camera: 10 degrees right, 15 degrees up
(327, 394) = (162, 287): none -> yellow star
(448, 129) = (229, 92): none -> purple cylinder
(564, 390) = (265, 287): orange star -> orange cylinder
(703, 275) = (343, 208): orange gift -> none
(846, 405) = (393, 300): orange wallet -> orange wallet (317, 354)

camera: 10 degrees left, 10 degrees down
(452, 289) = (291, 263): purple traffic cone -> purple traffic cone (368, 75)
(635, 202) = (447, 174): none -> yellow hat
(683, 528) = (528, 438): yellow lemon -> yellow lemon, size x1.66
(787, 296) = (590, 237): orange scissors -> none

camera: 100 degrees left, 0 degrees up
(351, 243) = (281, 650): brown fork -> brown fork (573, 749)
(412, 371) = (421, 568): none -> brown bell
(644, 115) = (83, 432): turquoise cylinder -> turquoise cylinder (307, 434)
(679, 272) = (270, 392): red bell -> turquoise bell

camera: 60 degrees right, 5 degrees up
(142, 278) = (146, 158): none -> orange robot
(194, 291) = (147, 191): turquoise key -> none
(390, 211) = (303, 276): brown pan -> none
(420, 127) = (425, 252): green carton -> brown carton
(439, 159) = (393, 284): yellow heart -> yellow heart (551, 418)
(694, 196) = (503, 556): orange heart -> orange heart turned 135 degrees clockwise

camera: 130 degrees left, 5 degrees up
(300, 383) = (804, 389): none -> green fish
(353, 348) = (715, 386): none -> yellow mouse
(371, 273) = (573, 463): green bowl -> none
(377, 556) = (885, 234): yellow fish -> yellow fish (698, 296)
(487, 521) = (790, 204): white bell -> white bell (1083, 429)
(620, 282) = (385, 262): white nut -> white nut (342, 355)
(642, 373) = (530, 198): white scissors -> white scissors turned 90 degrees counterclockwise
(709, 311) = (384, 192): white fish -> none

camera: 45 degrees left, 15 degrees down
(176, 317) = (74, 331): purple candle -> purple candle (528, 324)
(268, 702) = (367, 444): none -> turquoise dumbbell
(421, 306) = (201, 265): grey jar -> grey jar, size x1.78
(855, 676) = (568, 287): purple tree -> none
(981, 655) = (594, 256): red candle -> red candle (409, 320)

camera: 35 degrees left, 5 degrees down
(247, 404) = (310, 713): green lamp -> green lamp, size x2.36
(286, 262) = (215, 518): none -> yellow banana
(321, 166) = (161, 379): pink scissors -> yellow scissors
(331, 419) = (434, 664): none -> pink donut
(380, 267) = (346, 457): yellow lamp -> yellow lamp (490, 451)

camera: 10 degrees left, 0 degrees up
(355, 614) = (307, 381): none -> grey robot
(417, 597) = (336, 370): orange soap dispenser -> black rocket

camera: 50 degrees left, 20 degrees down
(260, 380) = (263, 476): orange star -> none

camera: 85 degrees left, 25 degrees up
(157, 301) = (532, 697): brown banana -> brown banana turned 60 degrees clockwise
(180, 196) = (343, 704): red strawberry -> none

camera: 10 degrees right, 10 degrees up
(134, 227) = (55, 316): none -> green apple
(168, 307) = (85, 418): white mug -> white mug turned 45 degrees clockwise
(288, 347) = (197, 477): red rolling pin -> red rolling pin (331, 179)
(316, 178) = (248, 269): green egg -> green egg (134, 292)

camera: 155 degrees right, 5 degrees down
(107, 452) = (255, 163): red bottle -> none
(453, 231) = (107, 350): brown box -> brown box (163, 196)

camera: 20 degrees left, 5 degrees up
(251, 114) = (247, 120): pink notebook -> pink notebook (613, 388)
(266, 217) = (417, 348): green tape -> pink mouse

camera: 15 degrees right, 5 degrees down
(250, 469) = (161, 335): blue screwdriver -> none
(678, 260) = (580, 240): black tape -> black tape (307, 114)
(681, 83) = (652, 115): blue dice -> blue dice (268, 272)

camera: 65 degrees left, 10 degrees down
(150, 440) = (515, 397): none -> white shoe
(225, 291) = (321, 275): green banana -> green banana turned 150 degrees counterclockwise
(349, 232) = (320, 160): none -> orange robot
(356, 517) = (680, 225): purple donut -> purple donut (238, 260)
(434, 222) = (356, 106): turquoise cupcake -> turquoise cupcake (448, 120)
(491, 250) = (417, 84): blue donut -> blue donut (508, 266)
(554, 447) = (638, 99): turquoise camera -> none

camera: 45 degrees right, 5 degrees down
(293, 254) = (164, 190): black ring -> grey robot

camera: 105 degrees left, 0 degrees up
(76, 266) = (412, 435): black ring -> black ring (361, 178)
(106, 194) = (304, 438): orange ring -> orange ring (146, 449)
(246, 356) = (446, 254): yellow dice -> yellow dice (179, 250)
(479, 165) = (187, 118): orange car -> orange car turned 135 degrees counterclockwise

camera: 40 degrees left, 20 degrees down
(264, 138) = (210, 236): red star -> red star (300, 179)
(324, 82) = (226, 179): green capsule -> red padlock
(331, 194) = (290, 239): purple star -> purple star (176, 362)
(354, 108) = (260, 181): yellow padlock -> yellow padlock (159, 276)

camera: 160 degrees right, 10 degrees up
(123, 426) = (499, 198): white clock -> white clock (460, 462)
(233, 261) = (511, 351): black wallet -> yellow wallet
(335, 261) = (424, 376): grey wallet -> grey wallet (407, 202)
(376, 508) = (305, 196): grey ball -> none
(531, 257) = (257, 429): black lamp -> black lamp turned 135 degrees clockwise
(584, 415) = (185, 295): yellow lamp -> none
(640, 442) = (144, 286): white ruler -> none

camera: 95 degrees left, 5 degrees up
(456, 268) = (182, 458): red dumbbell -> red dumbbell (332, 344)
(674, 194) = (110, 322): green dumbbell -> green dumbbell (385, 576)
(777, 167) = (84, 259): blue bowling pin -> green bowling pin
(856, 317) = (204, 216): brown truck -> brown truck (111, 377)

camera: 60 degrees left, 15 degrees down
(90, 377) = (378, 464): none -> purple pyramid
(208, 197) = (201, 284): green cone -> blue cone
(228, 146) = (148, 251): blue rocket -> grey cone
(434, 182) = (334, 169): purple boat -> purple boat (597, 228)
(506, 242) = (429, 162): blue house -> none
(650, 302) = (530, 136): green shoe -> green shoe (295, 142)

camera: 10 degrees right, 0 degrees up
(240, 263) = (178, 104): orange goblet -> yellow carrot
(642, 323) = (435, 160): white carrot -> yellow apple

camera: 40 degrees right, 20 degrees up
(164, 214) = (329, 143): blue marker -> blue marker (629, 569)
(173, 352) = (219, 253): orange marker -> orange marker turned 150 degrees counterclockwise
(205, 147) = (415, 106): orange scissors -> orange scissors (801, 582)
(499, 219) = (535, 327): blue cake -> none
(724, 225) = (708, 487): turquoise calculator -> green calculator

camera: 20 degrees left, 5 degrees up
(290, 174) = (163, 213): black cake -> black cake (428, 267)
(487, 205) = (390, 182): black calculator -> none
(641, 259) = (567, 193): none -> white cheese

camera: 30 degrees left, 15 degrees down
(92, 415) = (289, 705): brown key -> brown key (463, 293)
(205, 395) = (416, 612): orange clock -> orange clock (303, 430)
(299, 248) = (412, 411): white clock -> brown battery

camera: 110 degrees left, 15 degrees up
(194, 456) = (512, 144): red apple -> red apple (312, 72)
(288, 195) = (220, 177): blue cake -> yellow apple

PROBLEM: How many lines of the material above contain the word "counterclockwise"? Give only the number.

RESULT: 4